WORK REQUEST: Could you retype the lines below, starting at the line holding "D6: schottky MBR340" and stopping at the line holding "R2: none -> 680 (+12V, FILT)", inclusive? Copy them exactly and drop the images.
------------------------------------------------------------
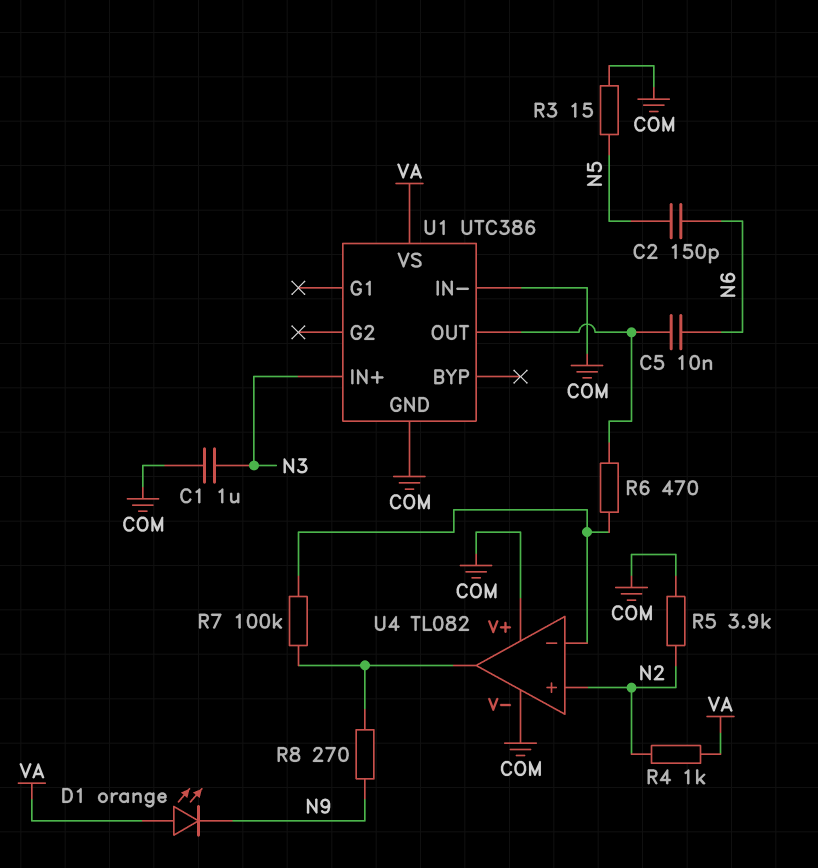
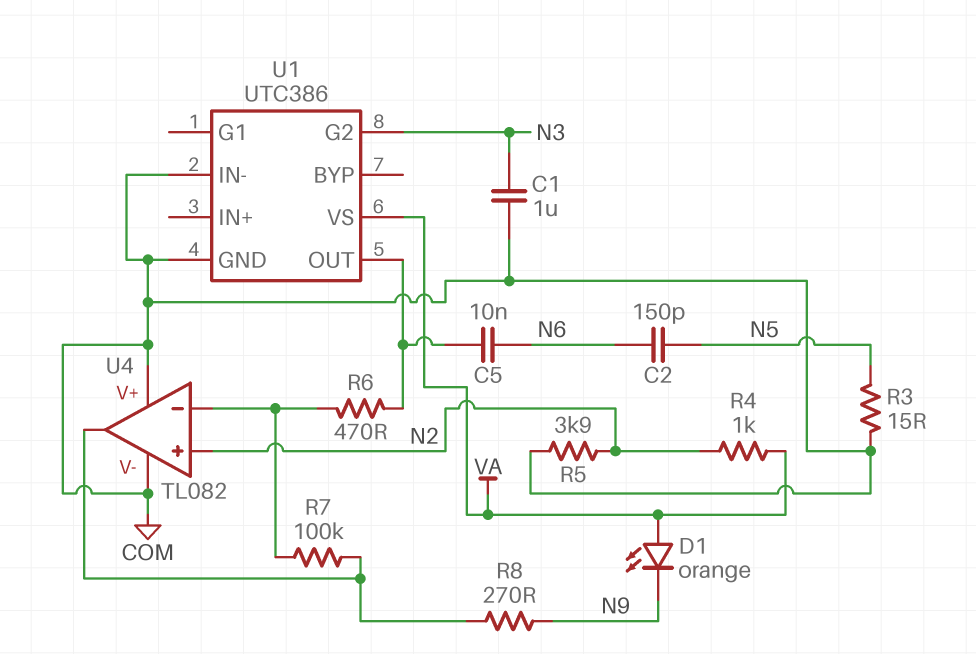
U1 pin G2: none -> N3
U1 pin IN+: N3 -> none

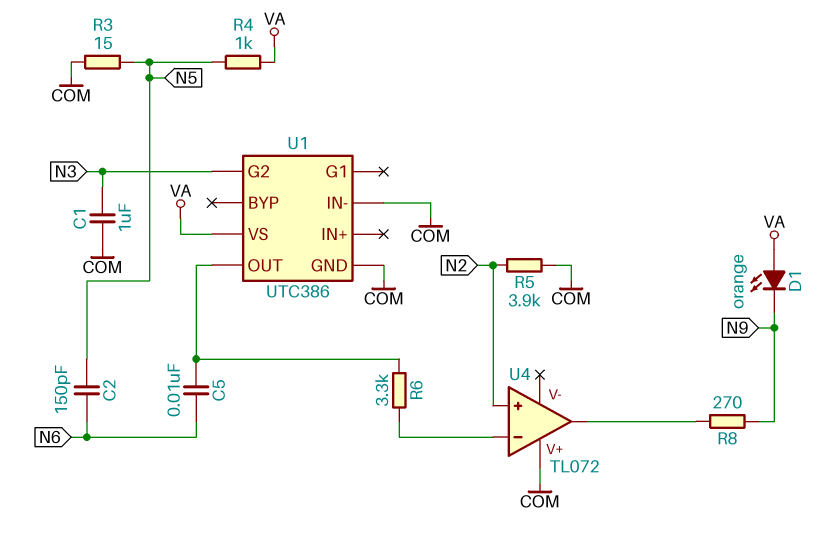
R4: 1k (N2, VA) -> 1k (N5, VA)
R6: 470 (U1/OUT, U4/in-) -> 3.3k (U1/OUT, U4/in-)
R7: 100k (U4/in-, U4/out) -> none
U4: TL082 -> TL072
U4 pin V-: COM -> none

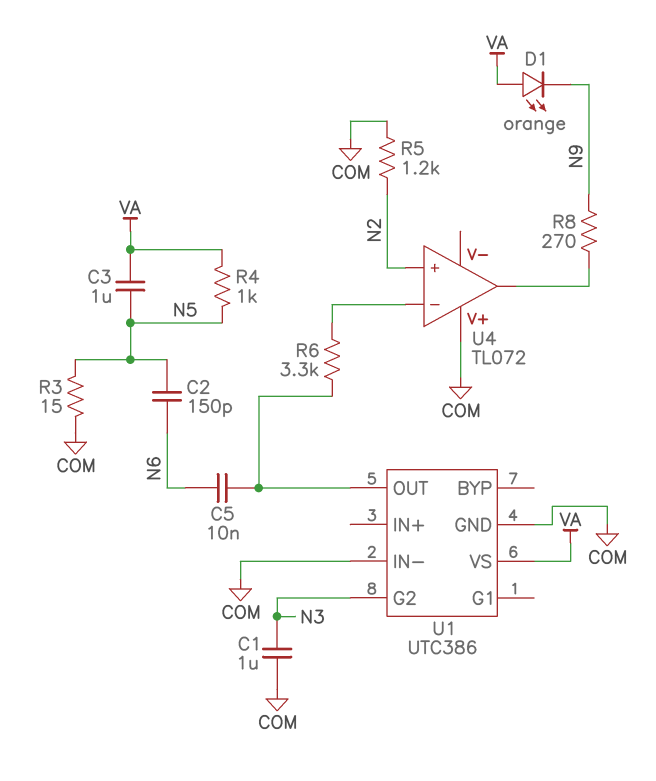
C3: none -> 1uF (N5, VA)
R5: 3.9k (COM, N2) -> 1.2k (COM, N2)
------------------------------------------------------------
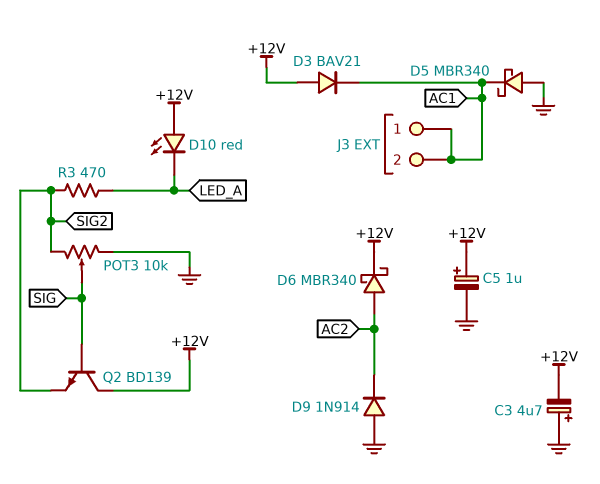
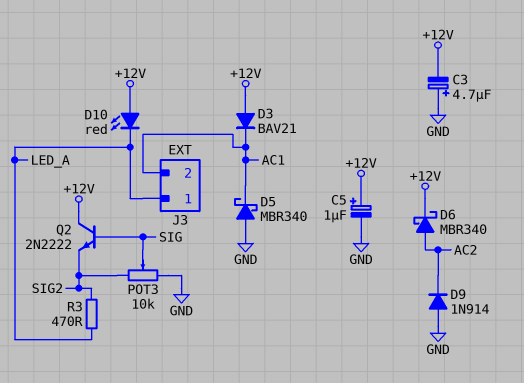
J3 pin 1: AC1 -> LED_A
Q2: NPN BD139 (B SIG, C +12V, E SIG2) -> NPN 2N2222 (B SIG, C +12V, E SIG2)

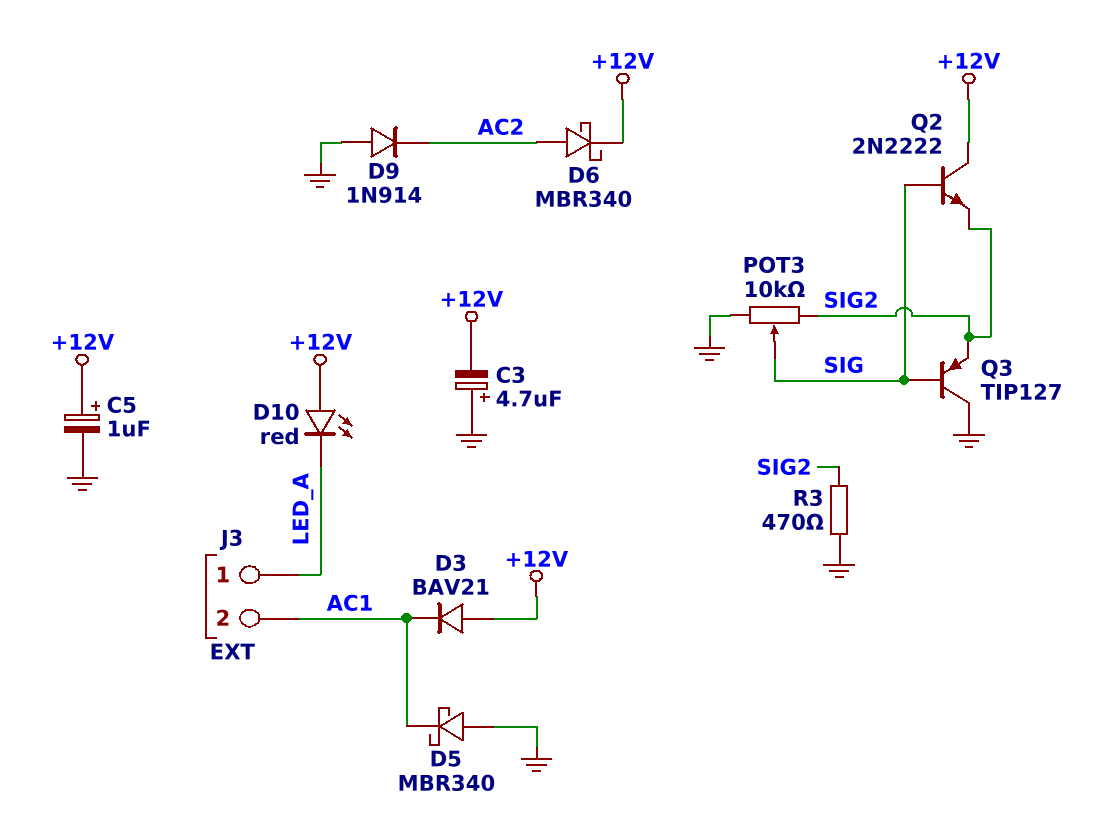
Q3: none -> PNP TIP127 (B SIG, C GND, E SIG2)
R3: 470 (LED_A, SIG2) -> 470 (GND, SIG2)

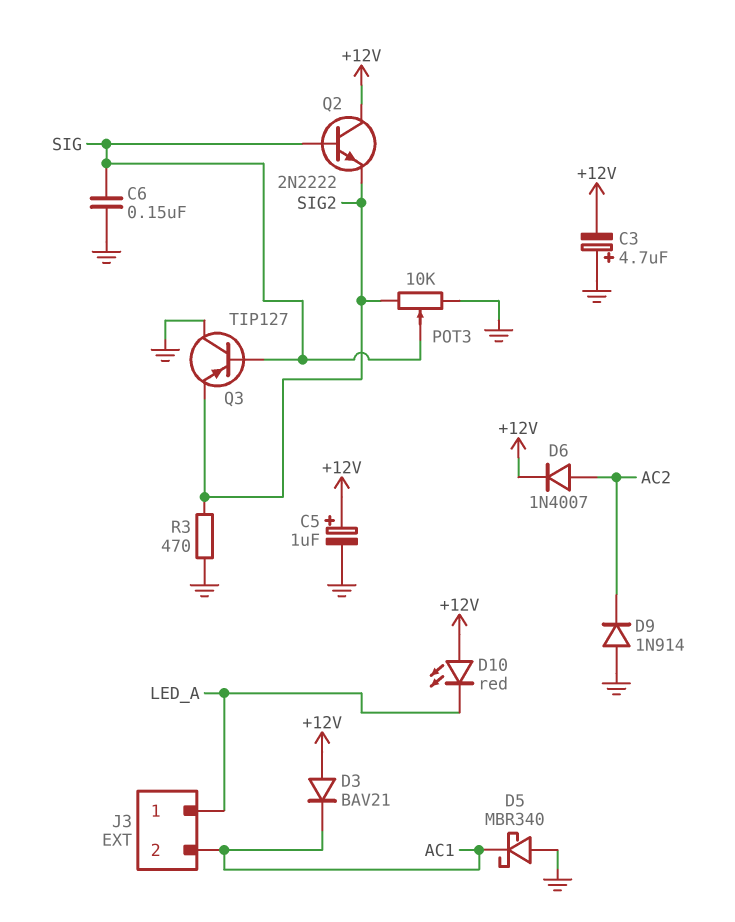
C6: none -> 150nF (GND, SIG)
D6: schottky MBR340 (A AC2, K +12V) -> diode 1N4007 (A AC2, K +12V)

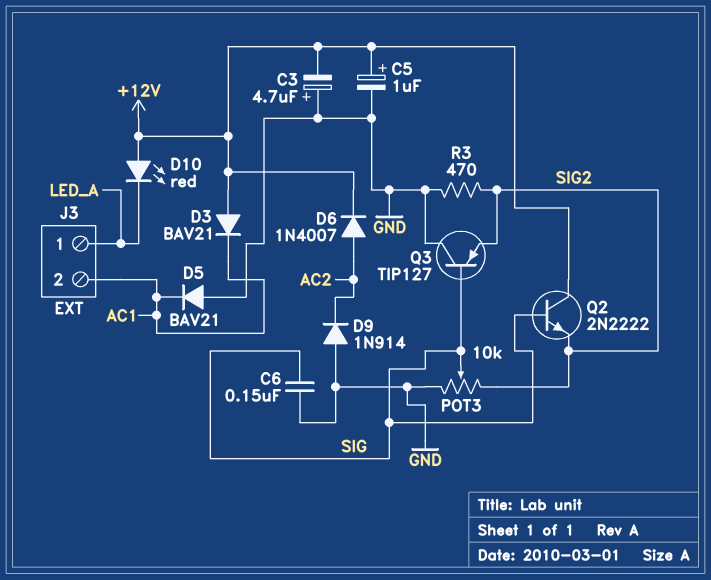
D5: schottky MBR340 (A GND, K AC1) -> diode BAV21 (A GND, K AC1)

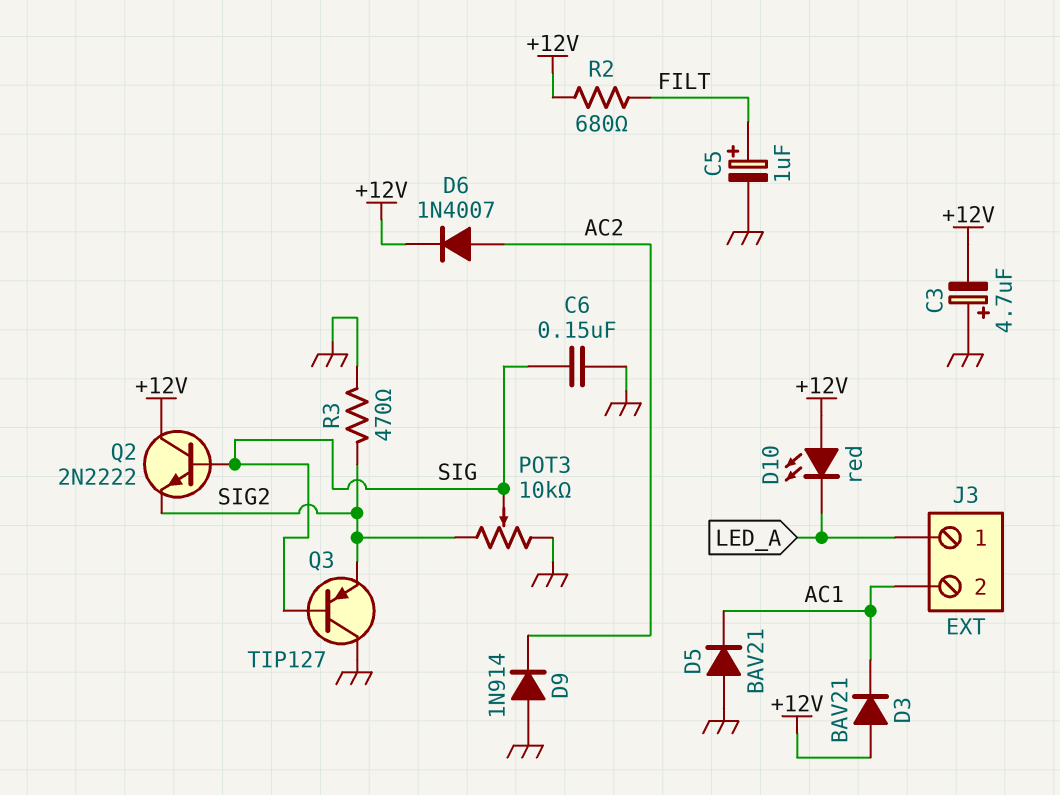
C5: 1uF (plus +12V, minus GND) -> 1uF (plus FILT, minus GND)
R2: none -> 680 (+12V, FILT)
------------------------------------------------------------
RESULT OF THIS EXERCISE:
D6: schottky MBR340 (A AC2, K +12V) -> diode 1N4007 (A AC2, K +12V)

D5: schottky MBR340 (A GND, K AC1) -> diode BAV21 (A GND, K AC1)

C5: 1uF (plus +12V, minus GND) -> 1uF (plus FILT, minus GND)
R2: none -> 680 (+12V, FILT)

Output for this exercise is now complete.